§ **WHAT IS REQUIRED**
Rewrite every line of the items below as a numbered list, omitting blank lines and the pictures.

§ **DATA**
....

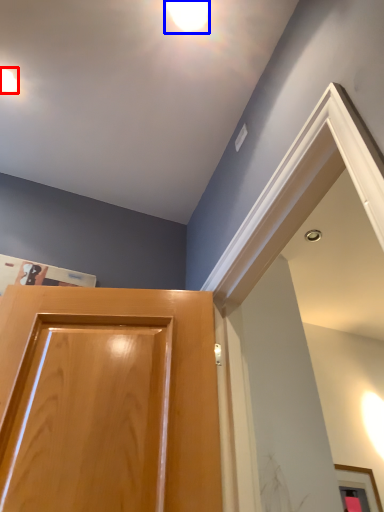
Question: Which object is closer to the camera taking this photo, droplight (highlighted by a red box) or droplight (highlighted by a blue box)?

Choices:
 (A) droplight
 (B) droplight

Answer: (B)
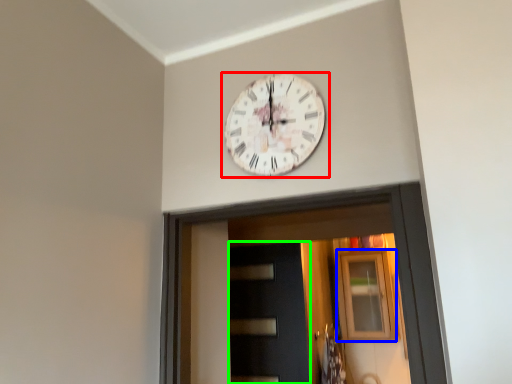
Question: Which object is positioned closest to wall clock (highlighted by a red box)? Select from window (highlighted by a blue box) and door (highlighted by a green box).

Choices:
 (A) window
 (B) door

Answer: (B)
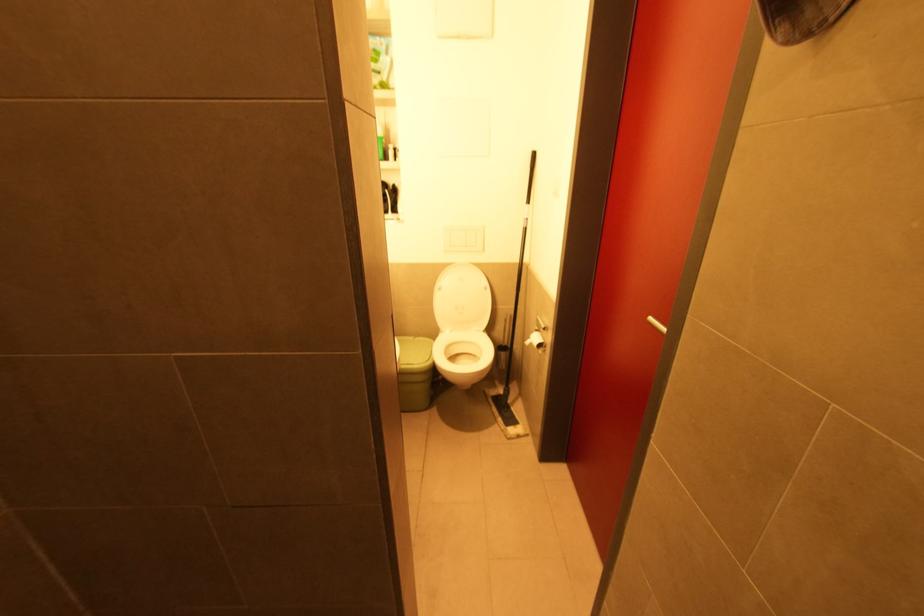
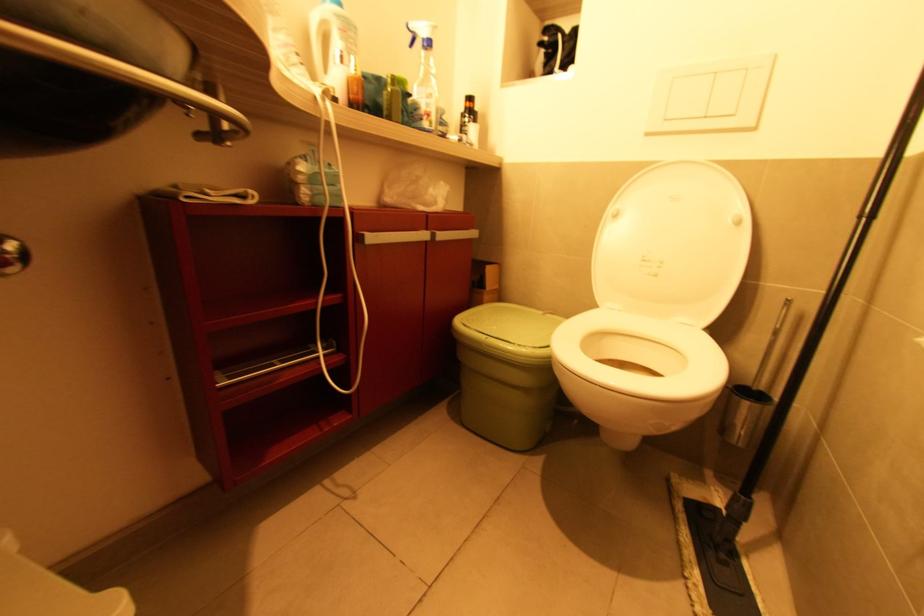
The point at (505, 326) is marked in the first image. Where is the corresponding point in the second image?

(771, 338)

....

§ **REPLY**
1. Question: Which object is closer to the camera taking this photo, droplight (highlighted by a red box) or droplight (highlighted by a blue box)?
2. Choices:
3.  (A) droplight
4.  (B) droplight
5. Answer: (B)
6. Question: Which object is positioned closest to wall clock (highlighted by a red box)? Select from window (highlighted by a blue box) and door (highlighted by a green box).
7. Choices:
8.  (A) window
9.  (B) door
10. Answer: (B)
11. The point at (505, 326) is marked in the first image. Where is the corresponding point in the second image?
12. (771, 338)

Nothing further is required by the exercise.